=== Supplied information ===
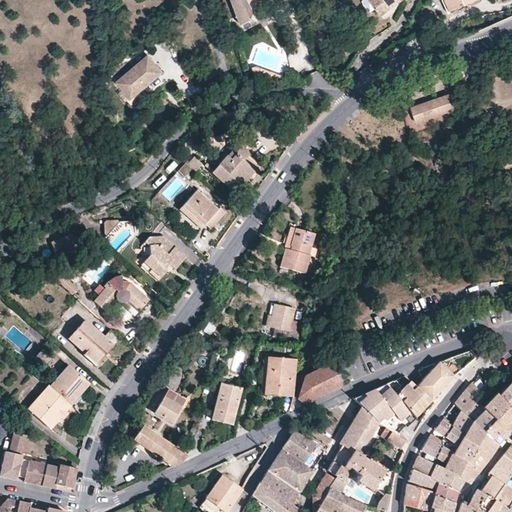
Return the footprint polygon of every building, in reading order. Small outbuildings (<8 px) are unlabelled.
===
=== Supplied information ===
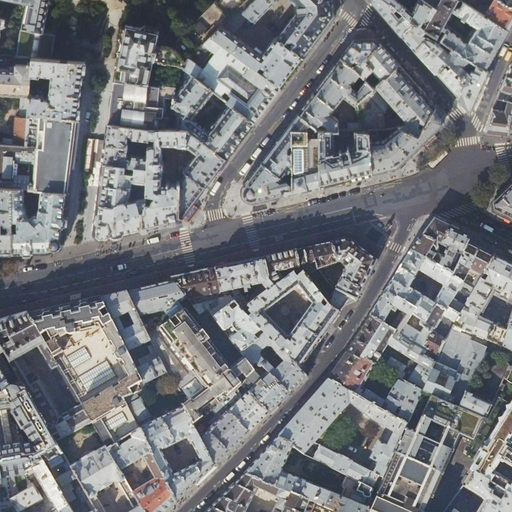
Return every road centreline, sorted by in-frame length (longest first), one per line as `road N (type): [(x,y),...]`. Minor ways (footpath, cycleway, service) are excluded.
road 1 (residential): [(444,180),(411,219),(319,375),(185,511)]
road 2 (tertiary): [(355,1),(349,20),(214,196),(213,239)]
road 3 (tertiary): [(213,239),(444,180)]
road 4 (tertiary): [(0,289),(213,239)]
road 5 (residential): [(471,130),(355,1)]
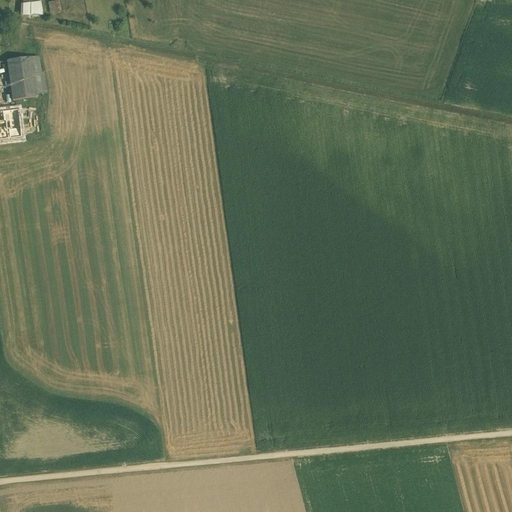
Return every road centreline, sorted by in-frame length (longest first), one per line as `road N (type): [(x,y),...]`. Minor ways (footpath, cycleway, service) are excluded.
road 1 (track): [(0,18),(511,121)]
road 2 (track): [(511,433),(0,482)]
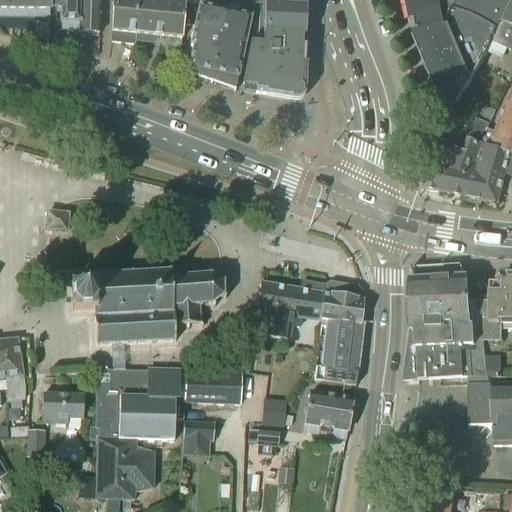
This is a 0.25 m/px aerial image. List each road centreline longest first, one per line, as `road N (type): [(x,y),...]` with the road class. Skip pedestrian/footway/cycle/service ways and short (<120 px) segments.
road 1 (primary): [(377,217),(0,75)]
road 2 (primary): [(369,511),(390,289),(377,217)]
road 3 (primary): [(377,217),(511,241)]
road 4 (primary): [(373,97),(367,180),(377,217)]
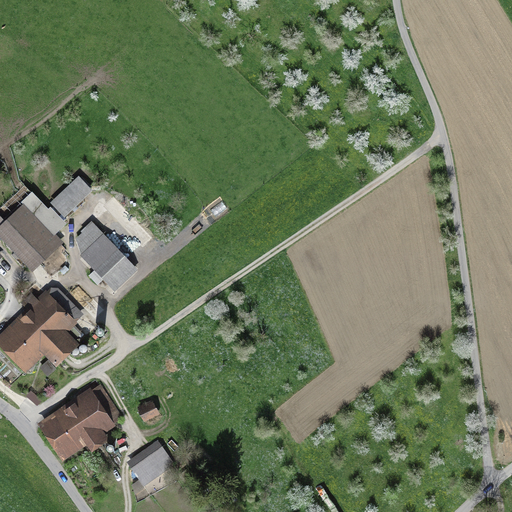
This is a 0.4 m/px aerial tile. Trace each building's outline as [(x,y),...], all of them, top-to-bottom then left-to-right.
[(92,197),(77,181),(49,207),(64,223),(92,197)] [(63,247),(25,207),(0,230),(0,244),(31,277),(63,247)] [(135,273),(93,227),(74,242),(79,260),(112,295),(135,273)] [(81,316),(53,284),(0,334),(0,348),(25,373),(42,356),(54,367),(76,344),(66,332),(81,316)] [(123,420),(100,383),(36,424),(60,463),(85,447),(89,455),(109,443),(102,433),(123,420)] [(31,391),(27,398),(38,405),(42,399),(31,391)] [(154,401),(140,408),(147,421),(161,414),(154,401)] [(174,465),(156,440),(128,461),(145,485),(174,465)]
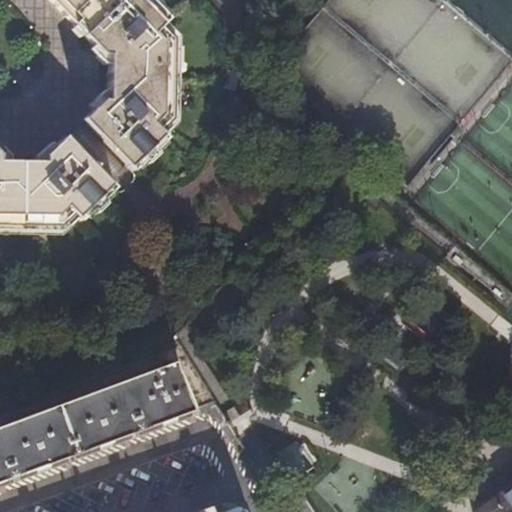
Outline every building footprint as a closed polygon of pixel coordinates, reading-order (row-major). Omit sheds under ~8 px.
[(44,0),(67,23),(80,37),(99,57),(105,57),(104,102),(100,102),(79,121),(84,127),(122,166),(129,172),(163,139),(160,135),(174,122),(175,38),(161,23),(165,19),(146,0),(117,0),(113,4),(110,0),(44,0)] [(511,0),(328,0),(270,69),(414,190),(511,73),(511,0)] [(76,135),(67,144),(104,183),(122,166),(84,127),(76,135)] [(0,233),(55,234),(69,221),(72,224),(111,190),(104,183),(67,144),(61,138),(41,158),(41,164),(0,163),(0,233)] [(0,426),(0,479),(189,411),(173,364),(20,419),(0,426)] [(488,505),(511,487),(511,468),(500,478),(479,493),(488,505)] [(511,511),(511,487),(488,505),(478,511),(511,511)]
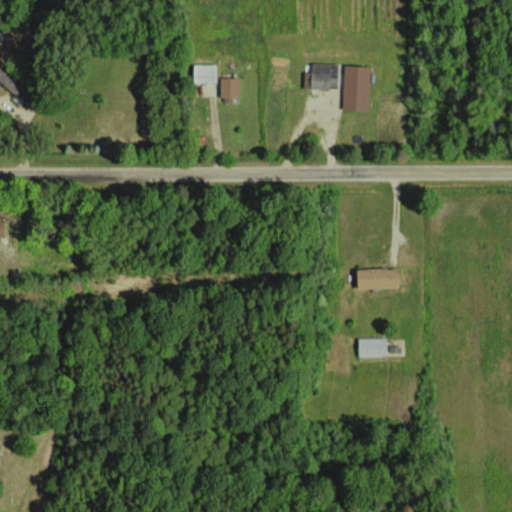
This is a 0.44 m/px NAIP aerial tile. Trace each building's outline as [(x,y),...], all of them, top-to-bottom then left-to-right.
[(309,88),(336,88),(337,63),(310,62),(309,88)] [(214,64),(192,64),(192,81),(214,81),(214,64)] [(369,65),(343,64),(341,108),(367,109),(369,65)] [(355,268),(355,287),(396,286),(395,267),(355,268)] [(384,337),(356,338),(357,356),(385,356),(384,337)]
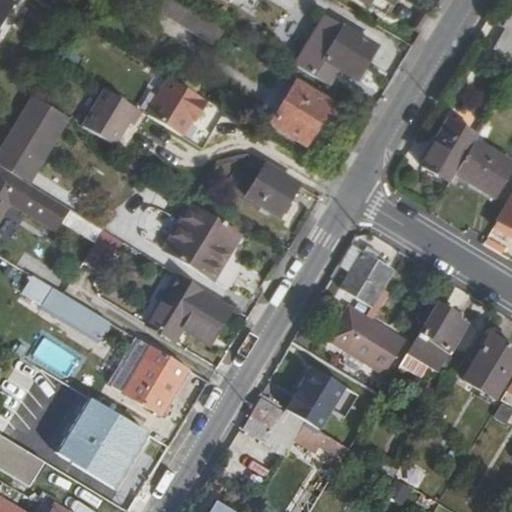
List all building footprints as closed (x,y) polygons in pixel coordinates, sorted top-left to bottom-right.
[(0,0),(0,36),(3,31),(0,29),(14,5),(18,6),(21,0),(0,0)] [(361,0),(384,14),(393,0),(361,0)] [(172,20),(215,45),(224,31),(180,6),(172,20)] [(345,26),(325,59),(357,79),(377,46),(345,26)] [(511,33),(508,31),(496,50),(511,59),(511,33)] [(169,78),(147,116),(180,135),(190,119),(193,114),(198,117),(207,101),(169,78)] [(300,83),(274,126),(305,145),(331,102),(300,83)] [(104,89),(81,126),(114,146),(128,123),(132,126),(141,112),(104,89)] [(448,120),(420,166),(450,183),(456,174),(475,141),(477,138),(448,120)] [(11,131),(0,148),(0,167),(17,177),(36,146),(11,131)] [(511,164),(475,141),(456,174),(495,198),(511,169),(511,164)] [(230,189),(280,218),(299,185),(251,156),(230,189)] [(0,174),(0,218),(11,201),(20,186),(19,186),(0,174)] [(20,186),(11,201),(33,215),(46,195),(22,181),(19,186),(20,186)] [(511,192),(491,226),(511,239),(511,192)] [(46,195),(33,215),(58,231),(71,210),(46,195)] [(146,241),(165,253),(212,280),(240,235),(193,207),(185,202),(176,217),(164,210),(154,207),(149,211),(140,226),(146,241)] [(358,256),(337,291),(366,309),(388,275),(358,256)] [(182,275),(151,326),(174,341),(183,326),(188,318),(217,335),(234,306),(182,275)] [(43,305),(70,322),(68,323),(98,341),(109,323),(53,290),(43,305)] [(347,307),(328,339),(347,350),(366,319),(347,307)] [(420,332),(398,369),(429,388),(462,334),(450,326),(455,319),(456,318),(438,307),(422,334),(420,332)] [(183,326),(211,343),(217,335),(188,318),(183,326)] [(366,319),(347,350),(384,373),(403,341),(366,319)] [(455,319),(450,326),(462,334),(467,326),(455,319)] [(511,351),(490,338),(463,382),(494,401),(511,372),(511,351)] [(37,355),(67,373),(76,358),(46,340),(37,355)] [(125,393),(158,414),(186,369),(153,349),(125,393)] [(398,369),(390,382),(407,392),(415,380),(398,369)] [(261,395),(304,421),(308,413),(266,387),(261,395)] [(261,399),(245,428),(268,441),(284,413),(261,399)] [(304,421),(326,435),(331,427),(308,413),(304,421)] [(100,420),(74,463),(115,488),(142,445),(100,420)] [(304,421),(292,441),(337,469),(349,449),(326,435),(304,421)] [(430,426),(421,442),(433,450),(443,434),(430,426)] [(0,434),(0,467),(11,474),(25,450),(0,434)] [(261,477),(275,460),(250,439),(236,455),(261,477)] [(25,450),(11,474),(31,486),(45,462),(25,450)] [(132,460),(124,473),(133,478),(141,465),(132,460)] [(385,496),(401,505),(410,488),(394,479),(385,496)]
===
--- Problem to solve ---
Reproduce the lines of the records verbatim, beginning with the line that contains "This is a 0.25" and continuing through the line that contains "road 4 (primary): [(373,97),(367,180),(377,217)]", with nothing else.

--- Right answer ---
This is a 0.25 m/px aerial image. List each road centreline longest first, one per line, as `road N (type): [(x,y),...]` with the road class. Skip pedestrian/footway/cycle/service ways and short (<120 px) segments.
road 1 (primary): [(377,217),(0,75)]
road 2 (primary): [(369,511),(390,289),(377,217)]
road 3 (primary): [(377,217),(511,241)]
road 4 (primary): [(373,97),(367,180),(377,217)]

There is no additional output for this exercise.